Pull out every line of the rows below that contains the word "teddy", and copy each one unchanged.

........

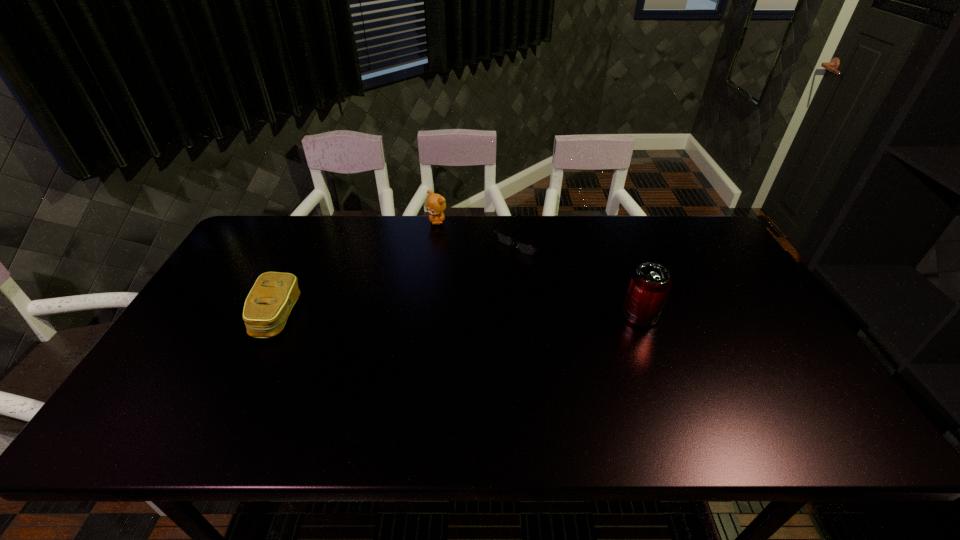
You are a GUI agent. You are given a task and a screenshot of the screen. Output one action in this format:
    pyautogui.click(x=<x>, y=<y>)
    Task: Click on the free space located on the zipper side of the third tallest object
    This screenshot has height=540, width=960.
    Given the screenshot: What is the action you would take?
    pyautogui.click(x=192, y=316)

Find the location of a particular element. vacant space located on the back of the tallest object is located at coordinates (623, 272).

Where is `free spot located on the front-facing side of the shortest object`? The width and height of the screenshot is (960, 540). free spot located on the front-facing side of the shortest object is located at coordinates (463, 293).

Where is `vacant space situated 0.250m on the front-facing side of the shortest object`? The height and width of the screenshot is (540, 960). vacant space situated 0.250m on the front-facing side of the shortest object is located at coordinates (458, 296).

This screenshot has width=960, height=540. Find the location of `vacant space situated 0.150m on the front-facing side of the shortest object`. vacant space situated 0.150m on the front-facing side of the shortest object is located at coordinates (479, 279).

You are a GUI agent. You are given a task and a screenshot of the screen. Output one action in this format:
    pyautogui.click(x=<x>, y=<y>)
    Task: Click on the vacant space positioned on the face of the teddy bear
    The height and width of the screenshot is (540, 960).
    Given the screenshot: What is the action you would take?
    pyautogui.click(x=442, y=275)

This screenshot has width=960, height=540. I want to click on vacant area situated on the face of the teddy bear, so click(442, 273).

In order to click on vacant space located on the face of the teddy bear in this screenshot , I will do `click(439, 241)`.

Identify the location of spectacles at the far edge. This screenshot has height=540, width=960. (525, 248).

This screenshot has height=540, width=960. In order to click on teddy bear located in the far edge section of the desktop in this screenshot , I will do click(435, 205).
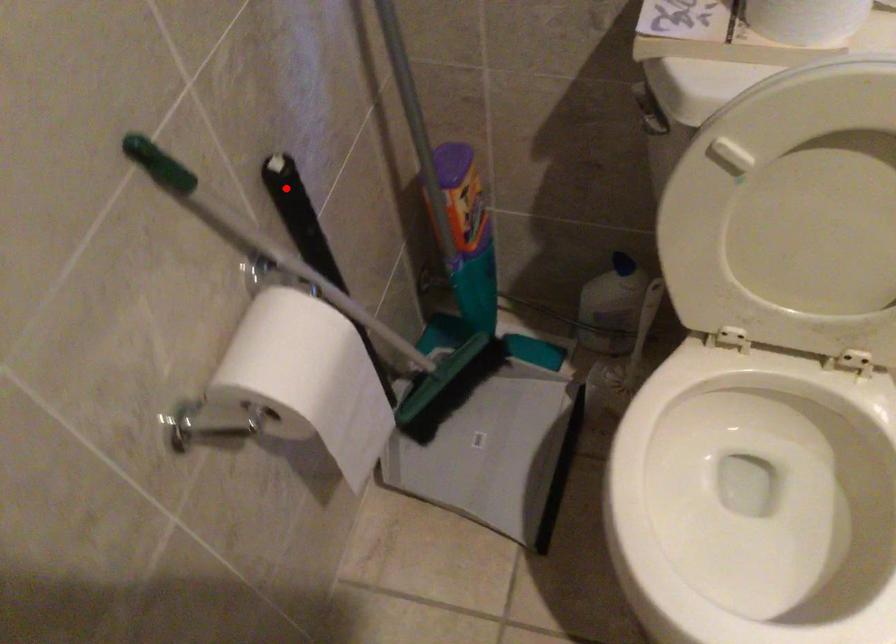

........

— Task response —
    Task: Click on the vacant space positioned on the face of the teddy bear
This screenshot has width=960, height=540. I want to click on vacant area situated on the face of the teddy bear, so click(442, 273).
In order to click on vacant space located on the face of the teddy bear in this screenshot , I will do `click(439, 241)`.
This screenshot has height=540, width=960. In order to click on teddy bear located in the far edge section of the desktop in this screenshot , I will do click(435, 205).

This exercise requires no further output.